### Datos
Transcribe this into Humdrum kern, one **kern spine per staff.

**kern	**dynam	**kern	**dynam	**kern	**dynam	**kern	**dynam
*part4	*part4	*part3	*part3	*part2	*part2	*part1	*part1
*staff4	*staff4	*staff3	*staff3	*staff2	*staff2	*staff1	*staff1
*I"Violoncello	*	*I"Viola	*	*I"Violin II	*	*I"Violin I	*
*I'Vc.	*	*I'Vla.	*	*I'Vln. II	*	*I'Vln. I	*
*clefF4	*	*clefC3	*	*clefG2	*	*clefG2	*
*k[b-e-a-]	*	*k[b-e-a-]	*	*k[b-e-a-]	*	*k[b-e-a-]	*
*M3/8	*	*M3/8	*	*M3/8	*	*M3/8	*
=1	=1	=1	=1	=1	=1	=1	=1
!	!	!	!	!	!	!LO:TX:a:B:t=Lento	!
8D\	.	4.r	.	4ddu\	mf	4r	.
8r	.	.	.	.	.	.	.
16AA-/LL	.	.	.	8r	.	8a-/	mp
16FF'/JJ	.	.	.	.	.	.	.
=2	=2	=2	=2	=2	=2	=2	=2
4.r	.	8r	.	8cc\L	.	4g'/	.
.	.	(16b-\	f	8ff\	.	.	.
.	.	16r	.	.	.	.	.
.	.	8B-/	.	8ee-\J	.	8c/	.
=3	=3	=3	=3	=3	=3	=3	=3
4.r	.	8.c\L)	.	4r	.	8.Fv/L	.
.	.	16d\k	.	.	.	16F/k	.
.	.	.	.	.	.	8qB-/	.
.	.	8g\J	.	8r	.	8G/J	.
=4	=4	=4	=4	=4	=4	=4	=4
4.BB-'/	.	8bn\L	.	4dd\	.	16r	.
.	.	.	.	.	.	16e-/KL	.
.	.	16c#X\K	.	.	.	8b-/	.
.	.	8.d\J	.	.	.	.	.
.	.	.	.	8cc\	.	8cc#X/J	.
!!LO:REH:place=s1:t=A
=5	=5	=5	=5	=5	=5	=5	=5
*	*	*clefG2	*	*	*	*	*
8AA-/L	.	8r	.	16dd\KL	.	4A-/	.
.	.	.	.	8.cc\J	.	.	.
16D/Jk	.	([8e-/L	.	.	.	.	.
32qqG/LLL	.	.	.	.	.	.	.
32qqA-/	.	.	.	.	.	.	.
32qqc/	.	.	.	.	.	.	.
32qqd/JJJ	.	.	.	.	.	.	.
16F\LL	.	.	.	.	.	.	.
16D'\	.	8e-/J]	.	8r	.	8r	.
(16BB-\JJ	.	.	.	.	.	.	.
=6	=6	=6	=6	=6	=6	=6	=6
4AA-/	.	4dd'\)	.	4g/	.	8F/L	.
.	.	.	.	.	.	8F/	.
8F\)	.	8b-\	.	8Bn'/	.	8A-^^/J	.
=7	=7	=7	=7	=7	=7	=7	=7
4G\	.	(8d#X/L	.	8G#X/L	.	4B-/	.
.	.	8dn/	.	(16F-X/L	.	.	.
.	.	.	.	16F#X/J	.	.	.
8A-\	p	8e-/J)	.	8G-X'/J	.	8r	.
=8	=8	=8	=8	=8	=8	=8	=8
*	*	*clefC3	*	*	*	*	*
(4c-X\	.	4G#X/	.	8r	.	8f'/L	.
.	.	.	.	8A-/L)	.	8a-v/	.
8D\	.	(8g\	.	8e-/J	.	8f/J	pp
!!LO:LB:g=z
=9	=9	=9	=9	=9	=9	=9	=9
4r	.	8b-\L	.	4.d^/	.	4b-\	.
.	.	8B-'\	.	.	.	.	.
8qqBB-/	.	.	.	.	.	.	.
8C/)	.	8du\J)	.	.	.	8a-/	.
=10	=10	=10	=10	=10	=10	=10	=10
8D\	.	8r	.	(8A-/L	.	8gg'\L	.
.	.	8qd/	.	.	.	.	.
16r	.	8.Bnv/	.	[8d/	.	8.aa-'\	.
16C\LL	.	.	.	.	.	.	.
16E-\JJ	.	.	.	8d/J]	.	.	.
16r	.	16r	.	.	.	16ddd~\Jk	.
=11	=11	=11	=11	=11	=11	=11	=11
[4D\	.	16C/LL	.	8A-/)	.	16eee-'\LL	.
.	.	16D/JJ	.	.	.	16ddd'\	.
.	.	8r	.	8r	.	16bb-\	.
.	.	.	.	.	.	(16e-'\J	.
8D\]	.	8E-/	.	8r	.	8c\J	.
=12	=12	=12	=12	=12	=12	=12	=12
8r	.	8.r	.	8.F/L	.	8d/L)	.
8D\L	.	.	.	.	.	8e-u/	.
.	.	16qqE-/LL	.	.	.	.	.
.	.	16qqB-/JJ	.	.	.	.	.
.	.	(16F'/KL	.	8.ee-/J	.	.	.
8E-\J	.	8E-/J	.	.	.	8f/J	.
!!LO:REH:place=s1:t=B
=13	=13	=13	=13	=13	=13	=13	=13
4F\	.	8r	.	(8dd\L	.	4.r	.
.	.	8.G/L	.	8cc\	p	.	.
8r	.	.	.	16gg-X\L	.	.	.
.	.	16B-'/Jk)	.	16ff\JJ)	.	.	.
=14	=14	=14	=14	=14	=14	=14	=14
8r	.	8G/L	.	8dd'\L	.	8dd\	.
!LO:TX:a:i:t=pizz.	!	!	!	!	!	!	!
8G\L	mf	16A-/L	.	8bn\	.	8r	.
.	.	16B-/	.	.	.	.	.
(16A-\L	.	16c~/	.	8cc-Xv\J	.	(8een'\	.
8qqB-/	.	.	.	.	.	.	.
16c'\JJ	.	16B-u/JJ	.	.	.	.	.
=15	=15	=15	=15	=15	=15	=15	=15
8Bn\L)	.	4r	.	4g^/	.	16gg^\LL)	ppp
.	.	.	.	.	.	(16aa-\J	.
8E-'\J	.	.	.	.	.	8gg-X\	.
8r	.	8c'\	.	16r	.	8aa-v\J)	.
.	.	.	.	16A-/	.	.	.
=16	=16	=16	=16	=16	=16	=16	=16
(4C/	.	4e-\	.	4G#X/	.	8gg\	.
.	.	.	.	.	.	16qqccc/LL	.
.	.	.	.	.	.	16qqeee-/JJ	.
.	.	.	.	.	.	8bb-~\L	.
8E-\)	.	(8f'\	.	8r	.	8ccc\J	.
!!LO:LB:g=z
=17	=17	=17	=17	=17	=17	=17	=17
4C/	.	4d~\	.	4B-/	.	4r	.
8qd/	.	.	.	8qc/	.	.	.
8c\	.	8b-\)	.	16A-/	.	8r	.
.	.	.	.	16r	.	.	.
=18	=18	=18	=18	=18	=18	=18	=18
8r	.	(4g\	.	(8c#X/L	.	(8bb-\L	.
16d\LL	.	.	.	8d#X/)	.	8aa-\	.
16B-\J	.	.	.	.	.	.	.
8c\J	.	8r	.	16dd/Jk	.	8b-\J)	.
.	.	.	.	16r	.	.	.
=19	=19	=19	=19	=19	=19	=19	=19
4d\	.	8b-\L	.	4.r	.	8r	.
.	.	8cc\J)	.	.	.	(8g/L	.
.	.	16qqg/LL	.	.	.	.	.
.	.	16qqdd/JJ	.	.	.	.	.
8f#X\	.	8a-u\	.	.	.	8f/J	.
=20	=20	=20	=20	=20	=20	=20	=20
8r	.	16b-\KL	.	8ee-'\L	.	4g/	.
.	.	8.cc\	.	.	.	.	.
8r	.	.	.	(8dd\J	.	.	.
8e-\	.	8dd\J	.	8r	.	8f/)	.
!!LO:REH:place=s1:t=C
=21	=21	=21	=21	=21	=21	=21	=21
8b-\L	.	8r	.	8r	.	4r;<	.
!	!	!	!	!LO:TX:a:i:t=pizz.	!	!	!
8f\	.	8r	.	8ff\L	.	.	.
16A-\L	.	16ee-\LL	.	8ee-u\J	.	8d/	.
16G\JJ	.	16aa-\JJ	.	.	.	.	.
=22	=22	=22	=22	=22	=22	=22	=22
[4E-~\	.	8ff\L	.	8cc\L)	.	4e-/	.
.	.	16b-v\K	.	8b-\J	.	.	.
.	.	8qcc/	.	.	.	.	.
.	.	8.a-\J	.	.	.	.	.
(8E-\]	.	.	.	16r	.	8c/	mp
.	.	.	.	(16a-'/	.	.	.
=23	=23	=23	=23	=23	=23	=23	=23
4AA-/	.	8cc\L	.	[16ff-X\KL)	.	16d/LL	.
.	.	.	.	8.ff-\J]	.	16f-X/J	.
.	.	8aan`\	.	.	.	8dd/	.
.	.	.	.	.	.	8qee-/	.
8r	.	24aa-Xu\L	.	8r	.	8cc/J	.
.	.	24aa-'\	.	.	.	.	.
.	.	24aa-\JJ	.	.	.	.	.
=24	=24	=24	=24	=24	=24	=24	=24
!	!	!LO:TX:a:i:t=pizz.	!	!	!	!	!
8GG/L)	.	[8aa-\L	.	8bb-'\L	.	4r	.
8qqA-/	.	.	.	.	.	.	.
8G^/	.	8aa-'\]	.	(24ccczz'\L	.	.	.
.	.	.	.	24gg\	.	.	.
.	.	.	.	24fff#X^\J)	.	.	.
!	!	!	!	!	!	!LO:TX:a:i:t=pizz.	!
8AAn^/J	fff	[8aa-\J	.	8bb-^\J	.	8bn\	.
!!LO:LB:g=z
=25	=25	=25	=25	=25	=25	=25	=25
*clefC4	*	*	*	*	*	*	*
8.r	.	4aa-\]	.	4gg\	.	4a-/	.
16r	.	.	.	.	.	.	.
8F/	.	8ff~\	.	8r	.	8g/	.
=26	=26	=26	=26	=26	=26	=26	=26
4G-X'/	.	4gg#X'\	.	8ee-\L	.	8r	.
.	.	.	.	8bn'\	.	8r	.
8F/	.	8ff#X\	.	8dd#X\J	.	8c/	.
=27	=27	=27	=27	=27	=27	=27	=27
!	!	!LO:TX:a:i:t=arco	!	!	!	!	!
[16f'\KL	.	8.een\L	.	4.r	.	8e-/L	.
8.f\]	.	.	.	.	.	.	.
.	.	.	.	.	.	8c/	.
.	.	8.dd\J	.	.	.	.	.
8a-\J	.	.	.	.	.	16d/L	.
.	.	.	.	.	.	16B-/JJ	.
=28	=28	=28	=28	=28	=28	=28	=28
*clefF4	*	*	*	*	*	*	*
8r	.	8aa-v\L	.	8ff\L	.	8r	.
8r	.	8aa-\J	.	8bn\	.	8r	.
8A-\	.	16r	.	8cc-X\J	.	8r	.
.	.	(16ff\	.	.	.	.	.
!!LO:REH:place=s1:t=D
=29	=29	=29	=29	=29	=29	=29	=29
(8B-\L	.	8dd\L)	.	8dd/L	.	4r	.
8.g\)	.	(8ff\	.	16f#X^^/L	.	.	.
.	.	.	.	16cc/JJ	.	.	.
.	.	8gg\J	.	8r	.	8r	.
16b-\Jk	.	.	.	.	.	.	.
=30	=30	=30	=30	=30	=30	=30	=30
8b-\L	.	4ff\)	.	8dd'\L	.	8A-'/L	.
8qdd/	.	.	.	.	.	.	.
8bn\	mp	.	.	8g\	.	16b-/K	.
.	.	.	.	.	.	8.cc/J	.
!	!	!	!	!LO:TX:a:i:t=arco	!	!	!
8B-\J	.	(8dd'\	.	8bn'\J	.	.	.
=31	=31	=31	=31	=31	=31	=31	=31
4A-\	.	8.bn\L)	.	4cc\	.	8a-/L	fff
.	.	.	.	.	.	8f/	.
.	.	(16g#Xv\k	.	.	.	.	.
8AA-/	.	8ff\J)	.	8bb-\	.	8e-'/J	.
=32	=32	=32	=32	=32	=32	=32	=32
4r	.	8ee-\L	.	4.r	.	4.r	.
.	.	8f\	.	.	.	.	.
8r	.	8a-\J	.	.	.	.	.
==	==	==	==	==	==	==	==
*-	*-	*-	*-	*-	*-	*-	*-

### Objetivo del ejercicio
Extrae de los ítems de arriba cada línea que contenga la cadena "place" y cópiala completa. Las mayúsculas y minúsculas cuentan.

### Respuesta
!!LO:REH:place=s1:t=A
!!LO:REH:place=s1:t=B
!!LO:REH:place=s1:t=C
!!LO:REH:place=s1:t=D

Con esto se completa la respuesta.